Entries provided:
# # # #

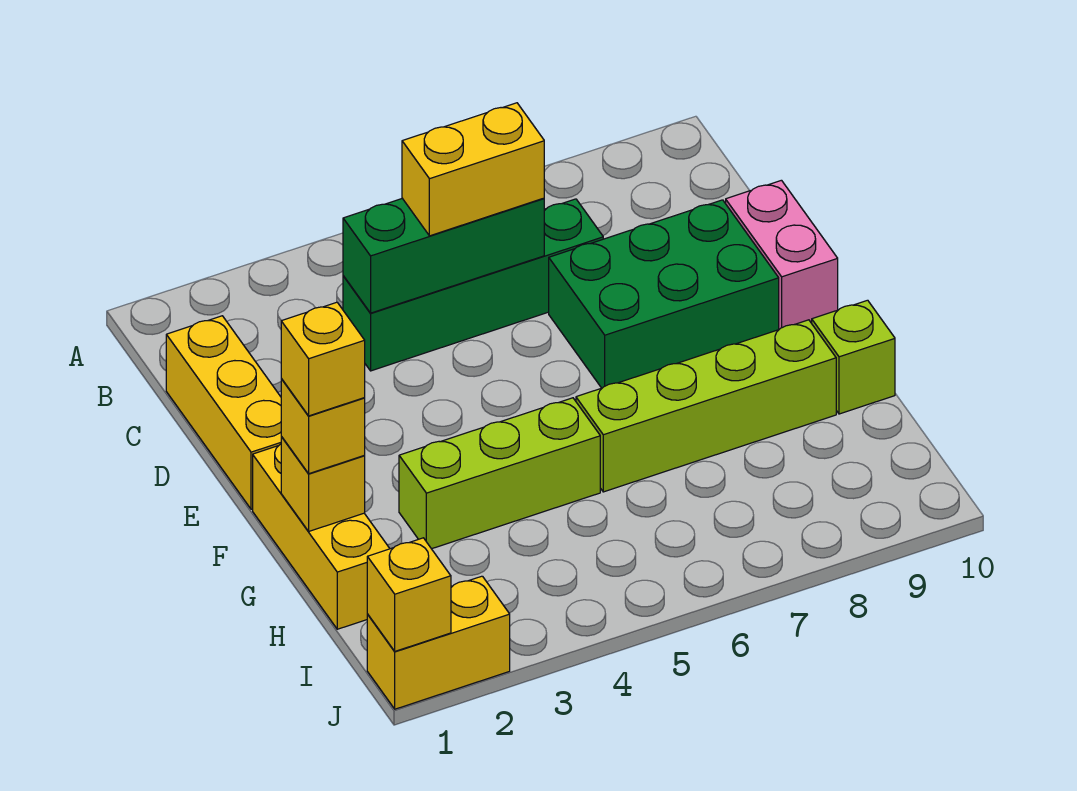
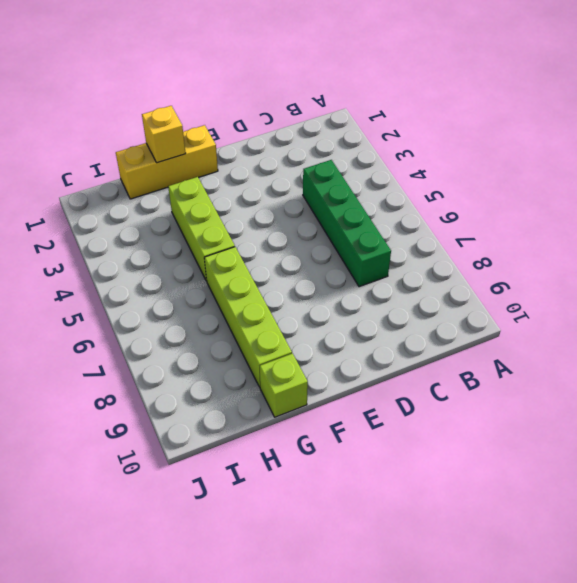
none -> yellow brick C1:E1 level 1
none -> green brick D7:E9 level 1
none -> pink brick D10:E10 level 1

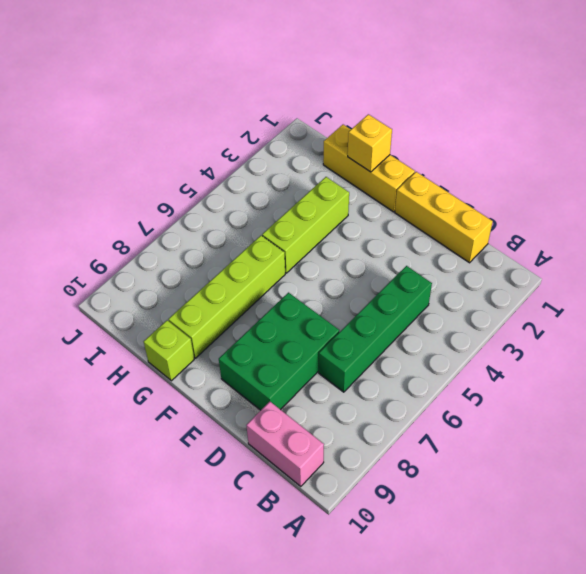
pink brick B10:C10 level 1 -> pink brick D10:E10 level 1
none -> yellow brick J1:J2 level 1
none -> green brick C4:C6 level 2
none -> yellow brick J1 level 2

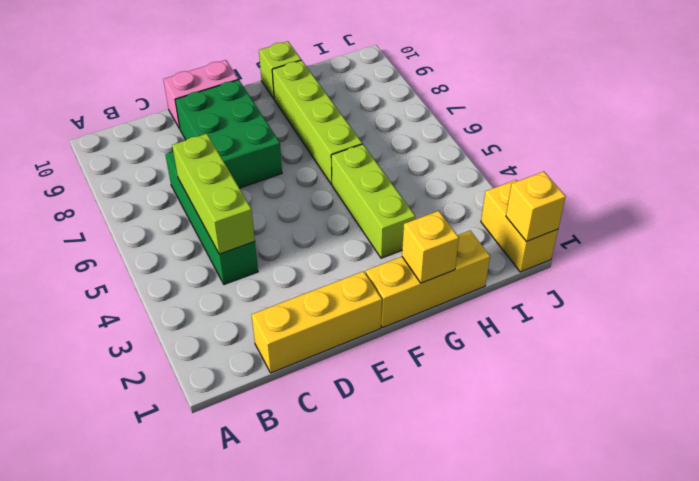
lime brick C4:C6 level 2 -> green brick C4:C6 level 2
none -> yellow brick C5:C6 level 3
none -> yellow brick G1 level 3
none -> yellow brick G1 level 4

# # # #

Task to carry out: Although the records hold pictures, return only what remains, word for word.

Task result:
none -> yellow brick C1:E1 level 1
none -> green brick D7:E9 level 1
none -> pink brick D10:E10 level 1

pink brick B10:C10 level 1 -> pink brick D10:E10 level 1
none -> yellow brick J1:J2 level 1
none -> green brick C4:C6 level 2
none -> yellow brick J1 level 2

lime brick C4:C6 level 2 -> green brick C4:C6 level 2
none -> yellow brick C5:C6 level 3
none -> yellow brick G1 level 3
none -> yellow brick G1 level 4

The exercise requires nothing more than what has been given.